#### Your objective
Look through the listing below and report every line that contains "diode".
#####
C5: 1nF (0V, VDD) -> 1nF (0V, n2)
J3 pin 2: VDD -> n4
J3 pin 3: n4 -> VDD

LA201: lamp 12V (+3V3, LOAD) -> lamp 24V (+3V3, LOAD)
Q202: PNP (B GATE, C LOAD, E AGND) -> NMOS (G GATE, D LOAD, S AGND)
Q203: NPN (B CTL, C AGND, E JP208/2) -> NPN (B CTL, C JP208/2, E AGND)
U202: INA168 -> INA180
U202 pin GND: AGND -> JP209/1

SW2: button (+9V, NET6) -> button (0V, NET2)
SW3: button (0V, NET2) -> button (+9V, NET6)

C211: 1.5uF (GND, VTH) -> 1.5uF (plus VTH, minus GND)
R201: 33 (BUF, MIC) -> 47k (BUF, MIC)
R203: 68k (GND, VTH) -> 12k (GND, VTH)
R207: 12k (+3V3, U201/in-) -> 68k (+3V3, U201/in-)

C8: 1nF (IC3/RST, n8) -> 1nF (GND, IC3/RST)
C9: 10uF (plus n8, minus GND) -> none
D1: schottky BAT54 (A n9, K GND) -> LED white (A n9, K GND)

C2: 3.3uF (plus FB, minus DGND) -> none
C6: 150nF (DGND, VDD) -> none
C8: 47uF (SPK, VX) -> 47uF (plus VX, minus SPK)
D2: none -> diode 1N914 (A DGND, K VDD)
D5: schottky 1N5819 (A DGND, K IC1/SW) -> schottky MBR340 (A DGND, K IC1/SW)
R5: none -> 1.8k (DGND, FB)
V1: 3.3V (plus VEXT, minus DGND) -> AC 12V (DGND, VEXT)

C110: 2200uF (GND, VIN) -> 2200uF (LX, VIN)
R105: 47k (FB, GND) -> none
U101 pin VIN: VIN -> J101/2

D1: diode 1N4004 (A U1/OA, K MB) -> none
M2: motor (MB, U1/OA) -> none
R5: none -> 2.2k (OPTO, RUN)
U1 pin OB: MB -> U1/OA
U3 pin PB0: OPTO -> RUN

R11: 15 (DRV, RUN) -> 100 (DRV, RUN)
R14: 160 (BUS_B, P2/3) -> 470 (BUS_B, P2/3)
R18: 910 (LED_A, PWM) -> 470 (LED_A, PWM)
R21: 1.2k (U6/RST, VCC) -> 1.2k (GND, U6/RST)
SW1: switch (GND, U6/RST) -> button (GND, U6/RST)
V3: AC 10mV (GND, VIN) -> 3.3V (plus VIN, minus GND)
#####
#### Exercise response
D2: none -> diode 1N914 (A DGND, K VDD)
D1: diode 1N4004 (A U1/OA, K MB) -> none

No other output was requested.